**Exercise**
Rewrite the lines below with "stack of books" replaced by "pile of books" and everything else left unchanged. Omit the pictures from your version.

___ Entries provided

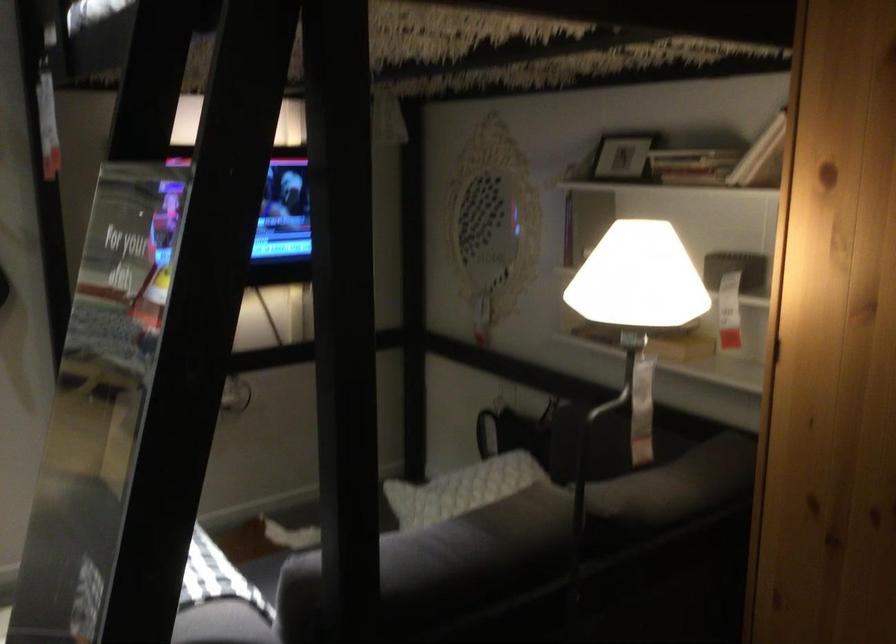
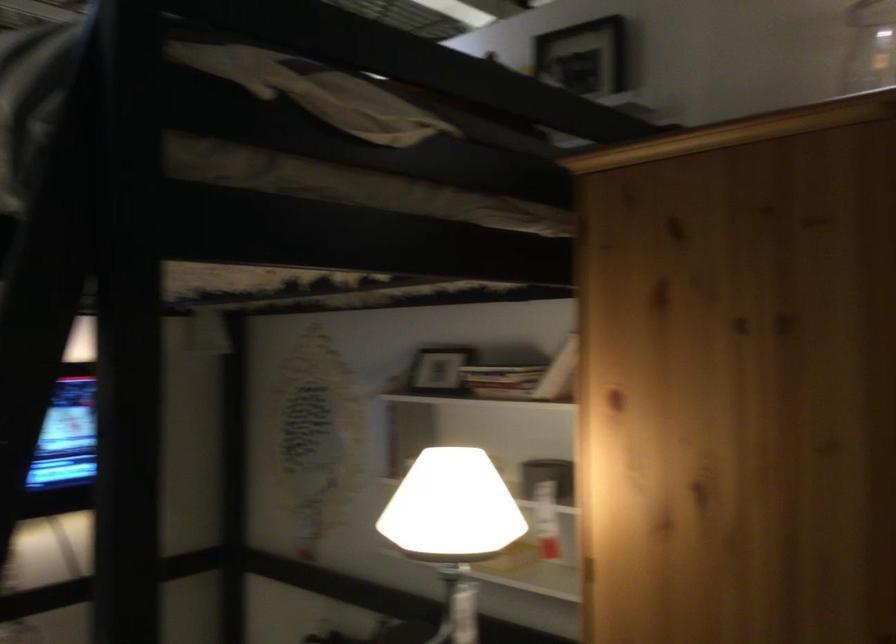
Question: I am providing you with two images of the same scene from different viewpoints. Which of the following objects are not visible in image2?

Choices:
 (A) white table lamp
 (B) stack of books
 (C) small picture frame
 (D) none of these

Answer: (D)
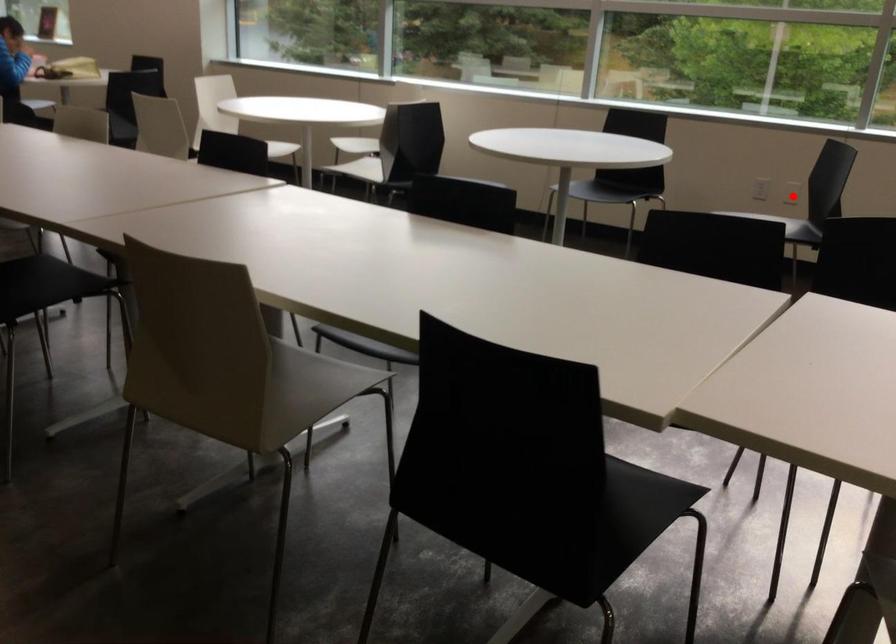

______

**Written reply**
Question: I am providing you with two images of the same scene from different viewpoints. Which of the following objects are not visible in image2?

Choices:
 (A) white table lamp
 (B) pile of books
 (C) small picture frame
 (D) none of these

Answer: (D)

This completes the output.